Work instruction: Without changing a word, return the listing below, minus its images.

Data excerpt:
* * * * * * *

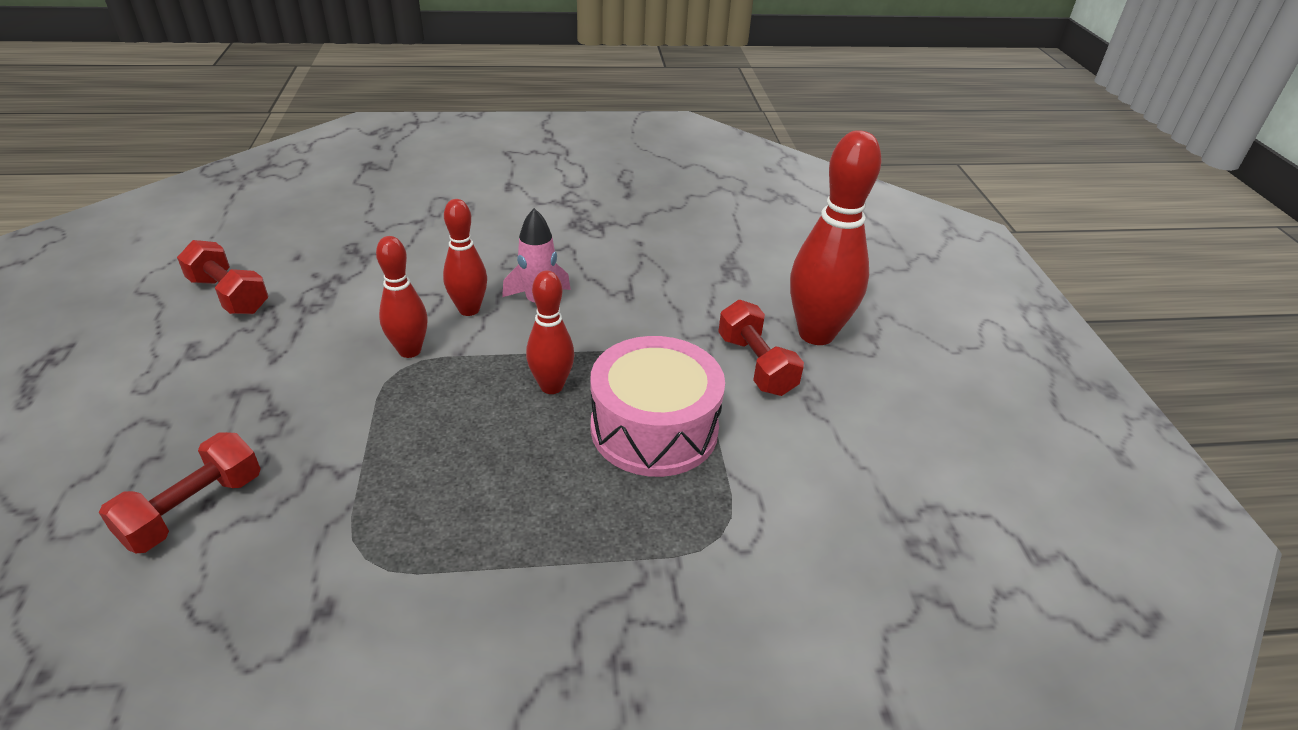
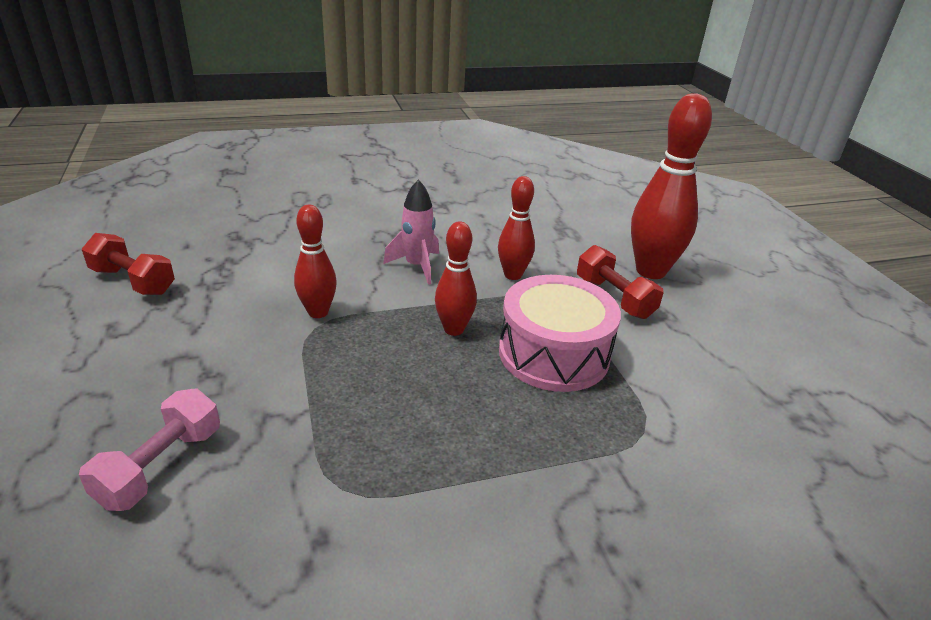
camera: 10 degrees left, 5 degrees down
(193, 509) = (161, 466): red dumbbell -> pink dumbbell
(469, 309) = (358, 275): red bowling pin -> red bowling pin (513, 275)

* * * * * * *

Task solution:
camera: 10 degrees left, 5 degrees down
(193, 509) = (161, 466): red dumbbell -> pink dumbbell
(469, 309) = (358, 275): red bowling pin -> red bowling pin (513, 275)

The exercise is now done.